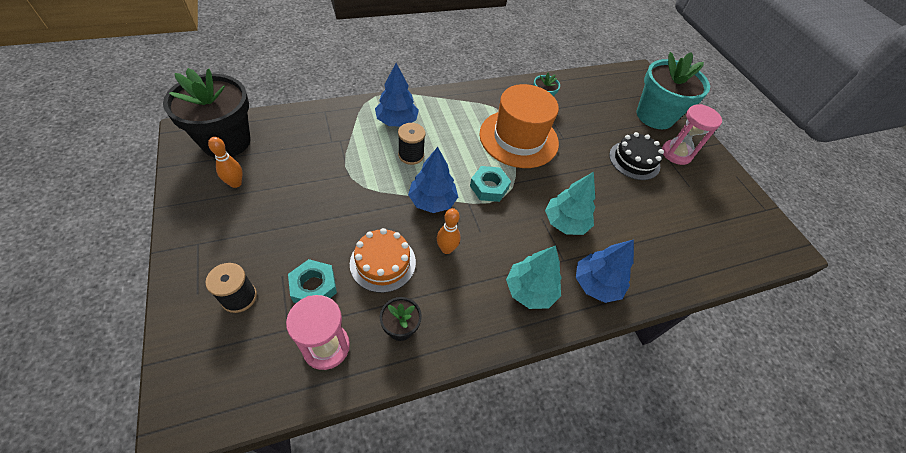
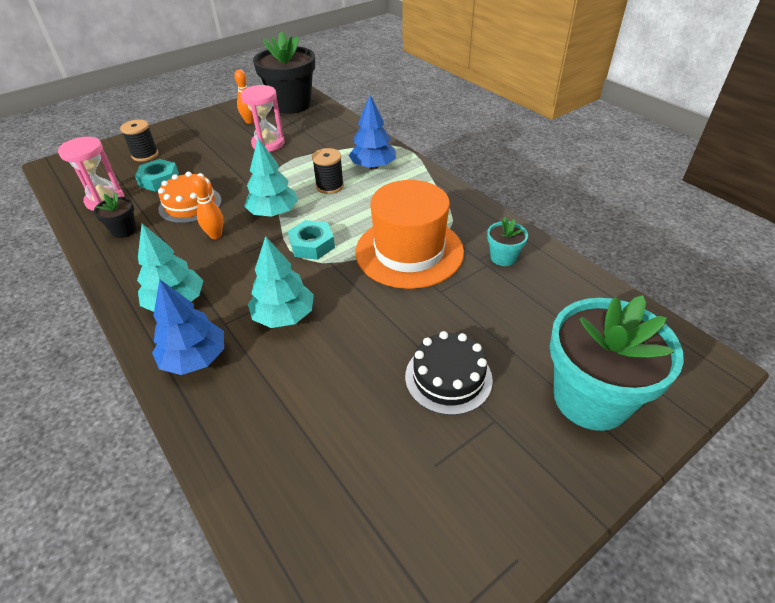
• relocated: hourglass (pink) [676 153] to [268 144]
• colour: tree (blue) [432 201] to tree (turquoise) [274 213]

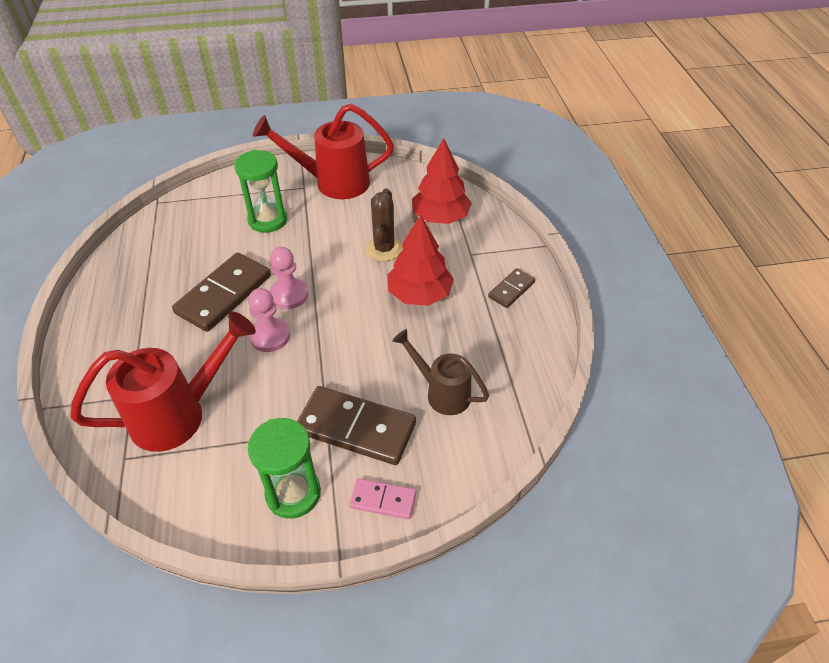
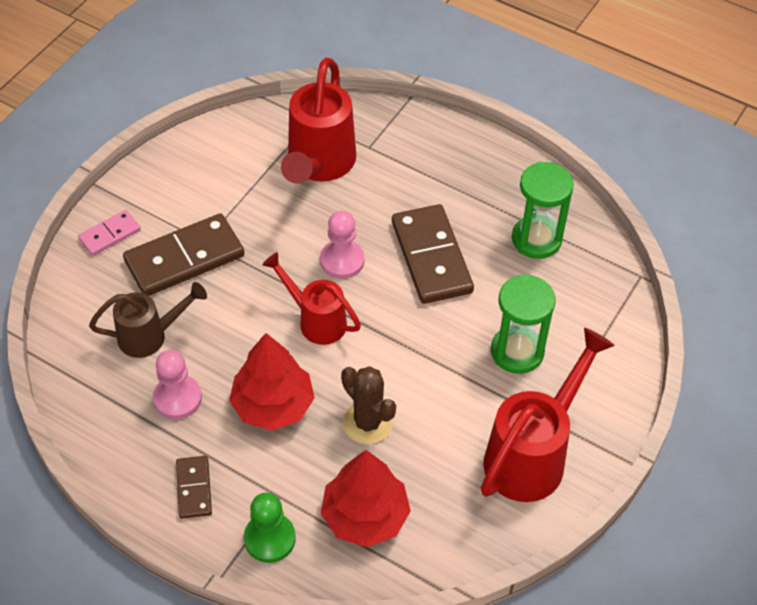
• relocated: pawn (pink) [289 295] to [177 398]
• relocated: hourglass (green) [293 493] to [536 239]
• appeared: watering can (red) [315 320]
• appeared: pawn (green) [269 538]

* [What is being asked]
Task for the records above: copy every line in which the word "pink" occurs.

* [Output of the exercise]
• relocated: hourglass (pink) [676 153] to [268 144]
• relocated: pawn (pink) [289 295] to [177 398]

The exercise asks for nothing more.